The problem. From the records below, copy out exactly the lines from the one containing "camera: 70 degrees left, 0 degrees up" to the one containing "(487, 485) = (729, 700): red", both included. Add nothing else.

Exercise input.
= Beginning of Section =
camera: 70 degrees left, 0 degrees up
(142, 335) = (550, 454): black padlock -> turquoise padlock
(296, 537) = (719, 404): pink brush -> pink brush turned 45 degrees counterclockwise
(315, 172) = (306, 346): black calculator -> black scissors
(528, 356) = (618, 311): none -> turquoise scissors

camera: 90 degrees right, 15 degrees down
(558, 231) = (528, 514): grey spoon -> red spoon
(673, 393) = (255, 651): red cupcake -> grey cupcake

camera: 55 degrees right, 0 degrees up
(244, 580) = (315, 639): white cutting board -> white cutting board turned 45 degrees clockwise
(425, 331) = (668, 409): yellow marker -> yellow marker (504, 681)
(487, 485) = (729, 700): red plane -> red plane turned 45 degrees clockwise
= End of Section =
= Beginning of Section =
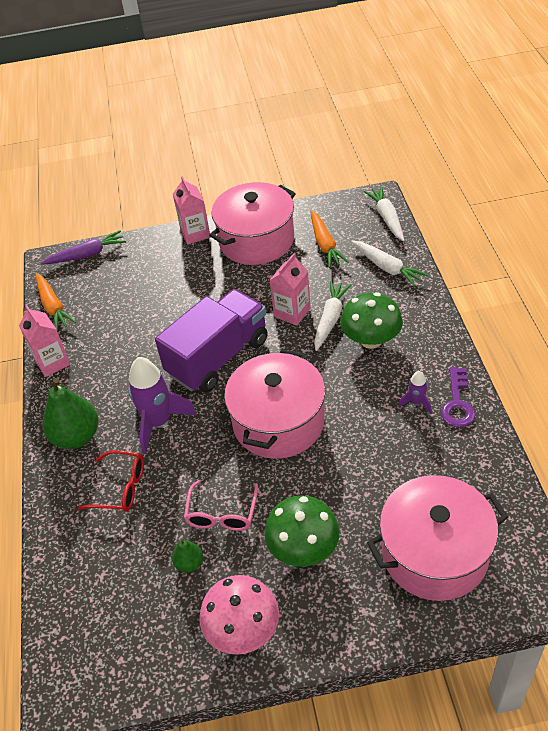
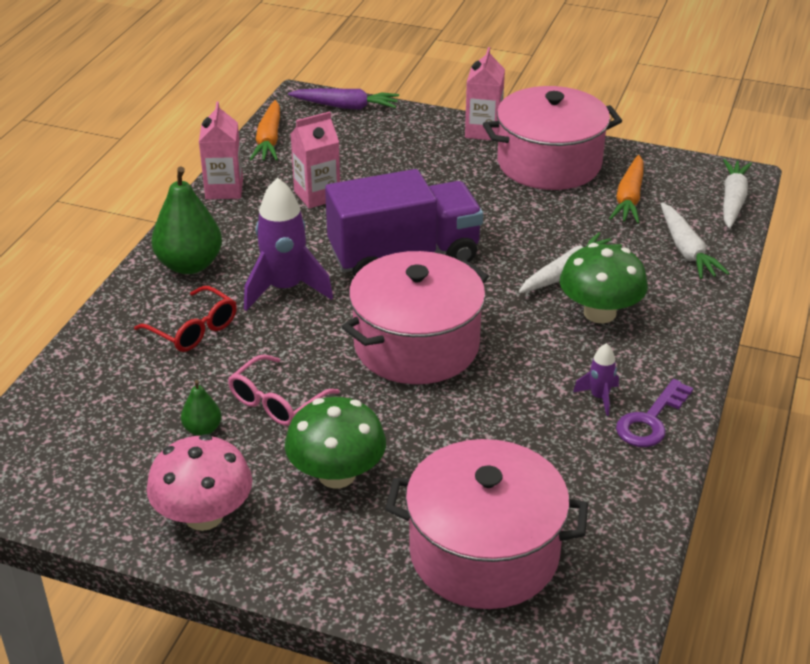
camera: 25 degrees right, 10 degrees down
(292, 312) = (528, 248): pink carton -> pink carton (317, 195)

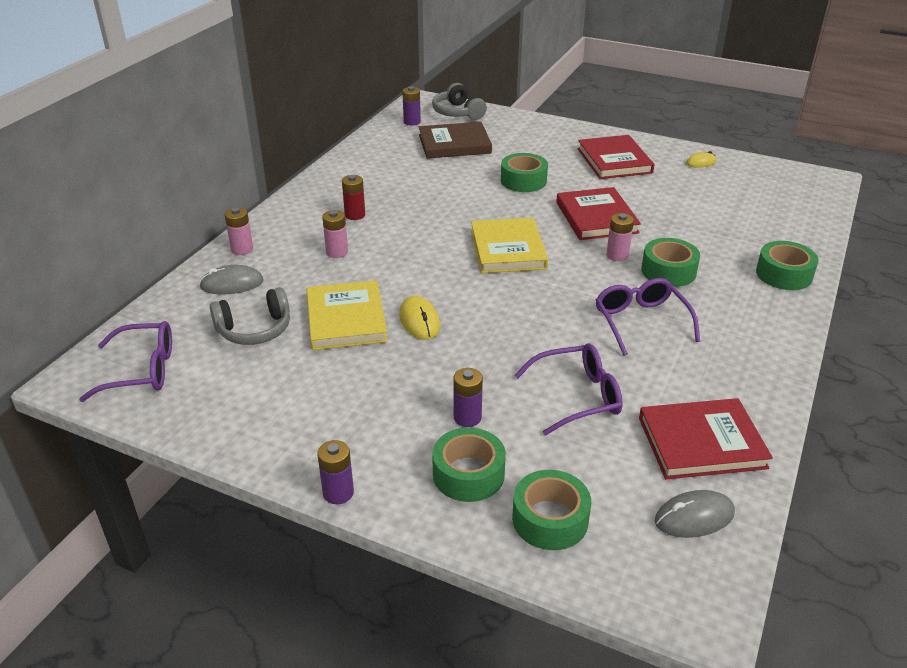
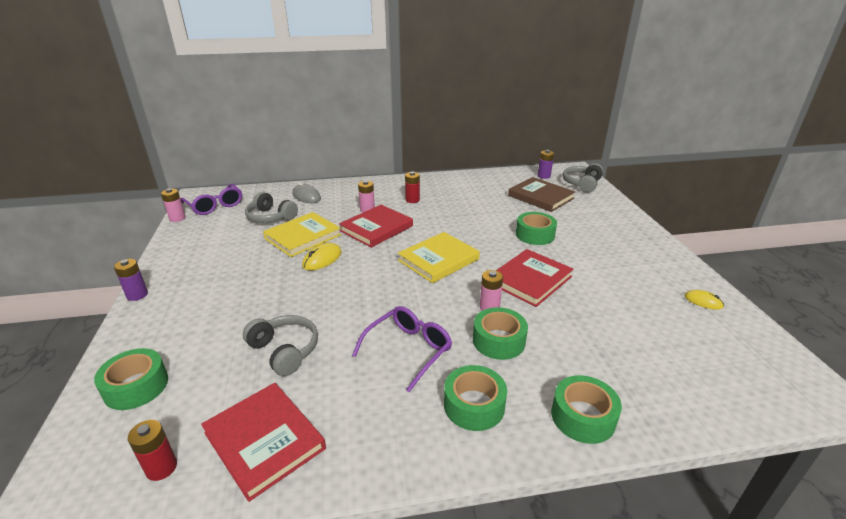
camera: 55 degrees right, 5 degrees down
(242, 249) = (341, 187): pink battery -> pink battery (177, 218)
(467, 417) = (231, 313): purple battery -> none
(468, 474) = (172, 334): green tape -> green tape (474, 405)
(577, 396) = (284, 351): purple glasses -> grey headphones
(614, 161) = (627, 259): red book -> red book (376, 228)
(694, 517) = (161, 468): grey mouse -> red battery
= End of Section =
= Beginning of Section =
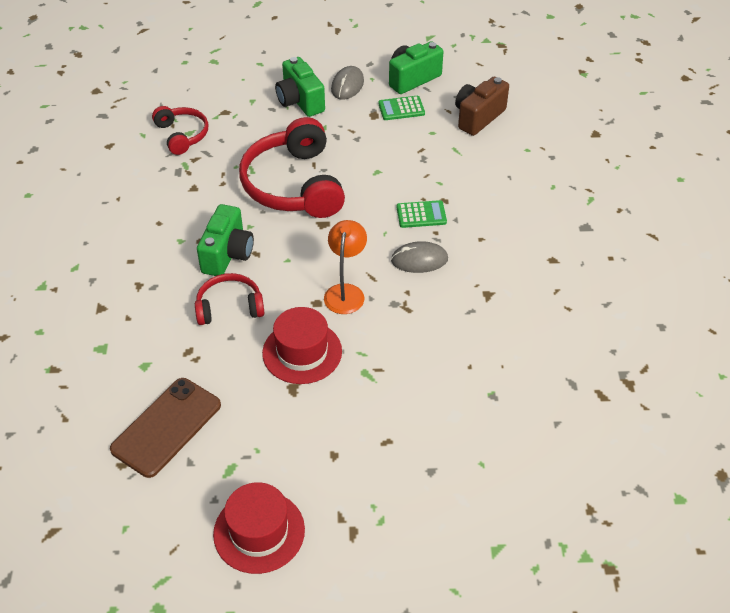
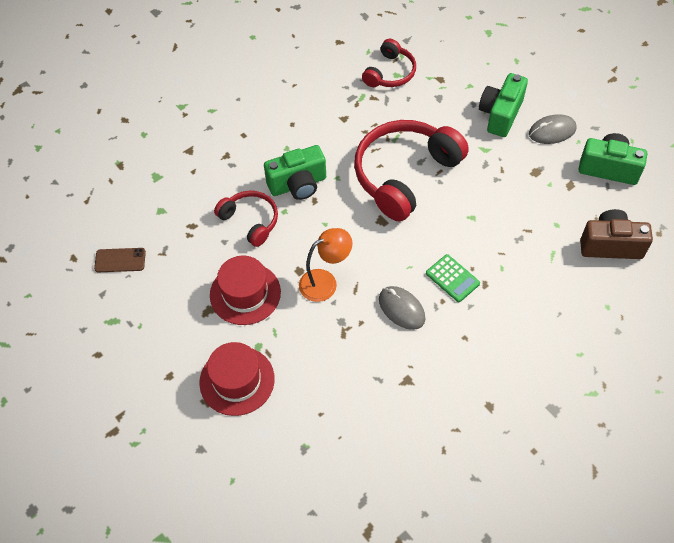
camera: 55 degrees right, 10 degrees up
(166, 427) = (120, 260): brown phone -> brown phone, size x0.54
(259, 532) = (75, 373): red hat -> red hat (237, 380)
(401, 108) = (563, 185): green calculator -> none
= End of Section =
Reply.
camera: 70 degrees left, 0 degrees up
(142, 335) = (550, 454): black padlock -> turquoise padlock
(296, 537) = (719, 404): pink brush -> pink brush turned 45 degrees counterclockwise
(315, 172) = (306, 346): black calculator -> black scissors
(528, 356) = (618, 311): none -> turquoise scissors

camera: 90 degrees right, 15 degrees down
(558, 231) = (528, 514): grey spoon -> red spoon
(673, 393) = (255, 651): red cupcake -> grey cupcake

camera: 55 degrees right, 0 degrees up
(244, 580) = (315, 639): white cutting board -> white cutting board turned 45 degrees clockwise
(425, 331) = (668, 409): yellow marker -> yellow marker (504, 681)
(487, 485) = (729, 700): red plane -> red plane turned 45 degrees clockwise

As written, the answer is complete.